## ACTIVITY
Retype, exactly as they appear below, the lines between the line holding "(422, 56) = (711, 125): none -> green donut" and the line holding "(730, 183) = (562, 436): green", both ends included.

::: MATERIAL PROVIDED :::

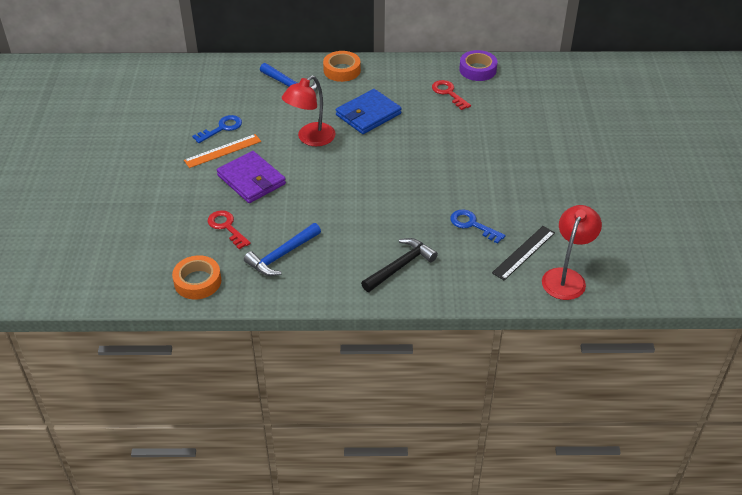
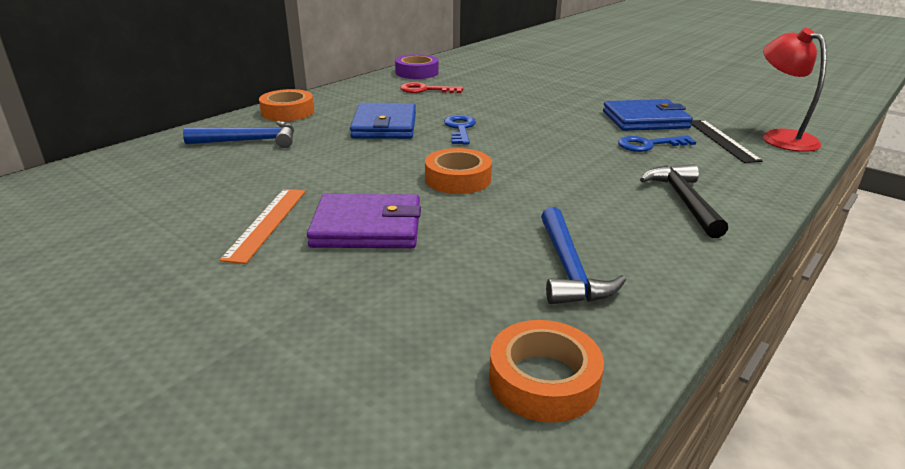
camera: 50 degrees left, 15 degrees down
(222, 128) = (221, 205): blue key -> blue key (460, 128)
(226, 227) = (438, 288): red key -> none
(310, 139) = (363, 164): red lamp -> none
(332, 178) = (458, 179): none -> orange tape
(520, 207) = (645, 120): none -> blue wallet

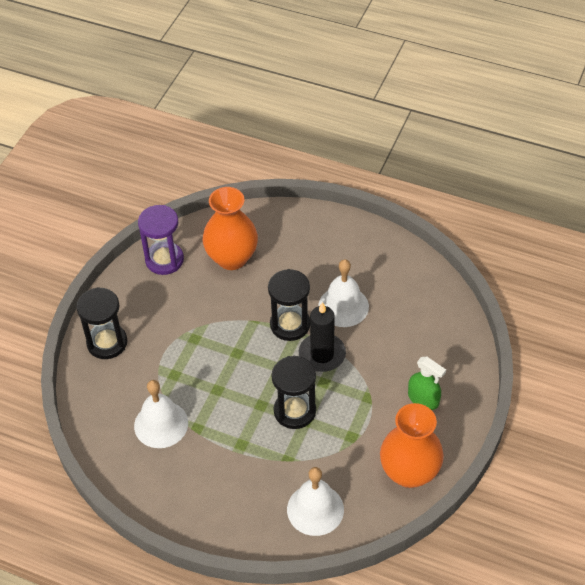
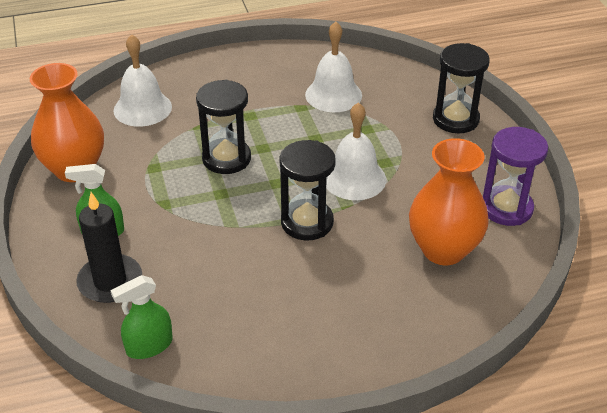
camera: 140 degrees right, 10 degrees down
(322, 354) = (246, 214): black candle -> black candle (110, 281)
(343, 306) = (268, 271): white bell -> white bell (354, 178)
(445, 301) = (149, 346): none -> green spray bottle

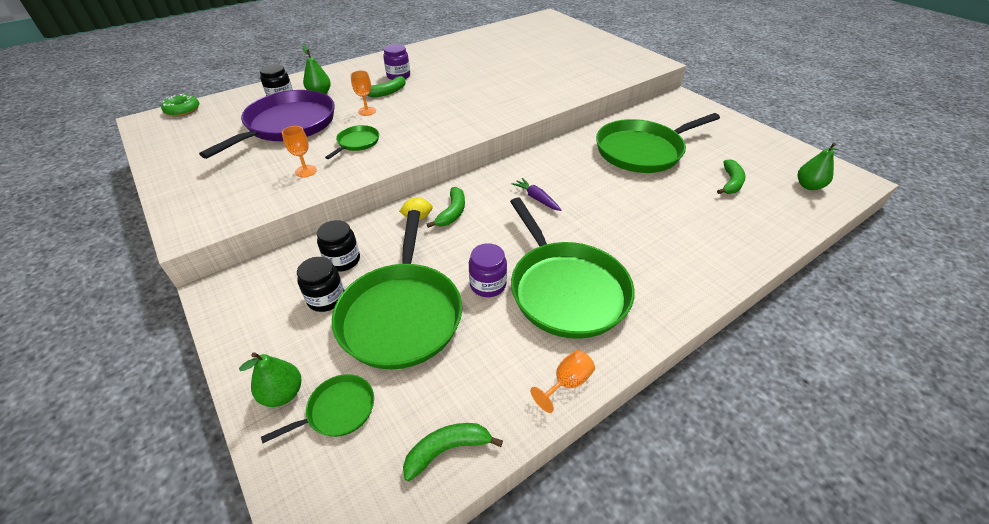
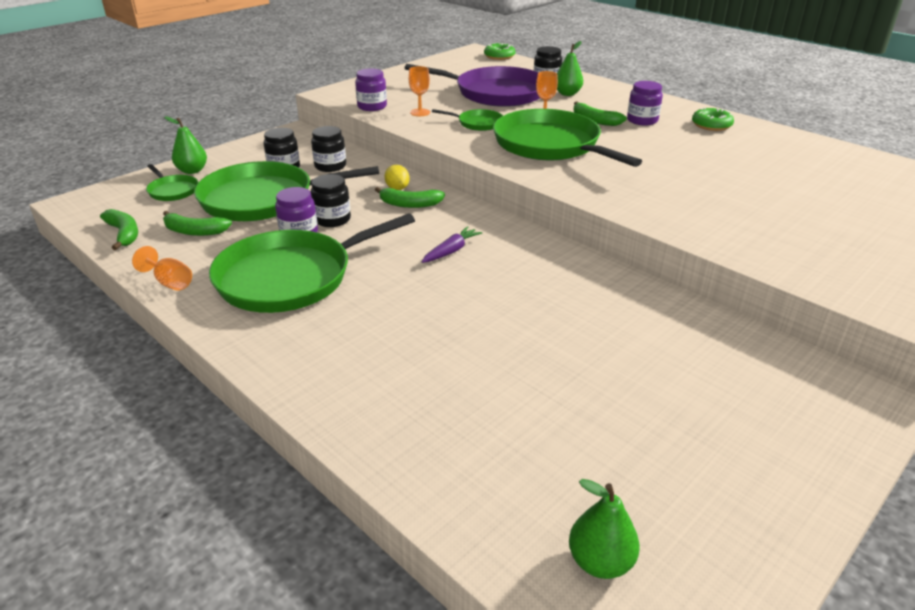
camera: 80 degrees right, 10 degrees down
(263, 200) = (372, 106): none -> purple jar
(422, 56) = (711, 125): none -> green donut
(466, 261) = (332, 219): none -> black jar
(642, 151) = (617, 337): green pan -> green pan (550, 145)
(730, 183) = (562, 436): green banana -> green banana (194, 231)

:::
::: MATERIAL PROVIDED :::

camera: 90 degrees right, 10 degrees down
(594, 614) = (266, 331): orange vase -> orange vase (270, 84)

:::

## TASK ANSWER
(422, 56) = (711, 125): none -> green donut
(466, 261) = (332, 219): none -> black jar
(642, 151) = (617, 337): green pan -> green pan (550, 145)
(730, 183) = (562, 436): green banana -> green banana (194, 231)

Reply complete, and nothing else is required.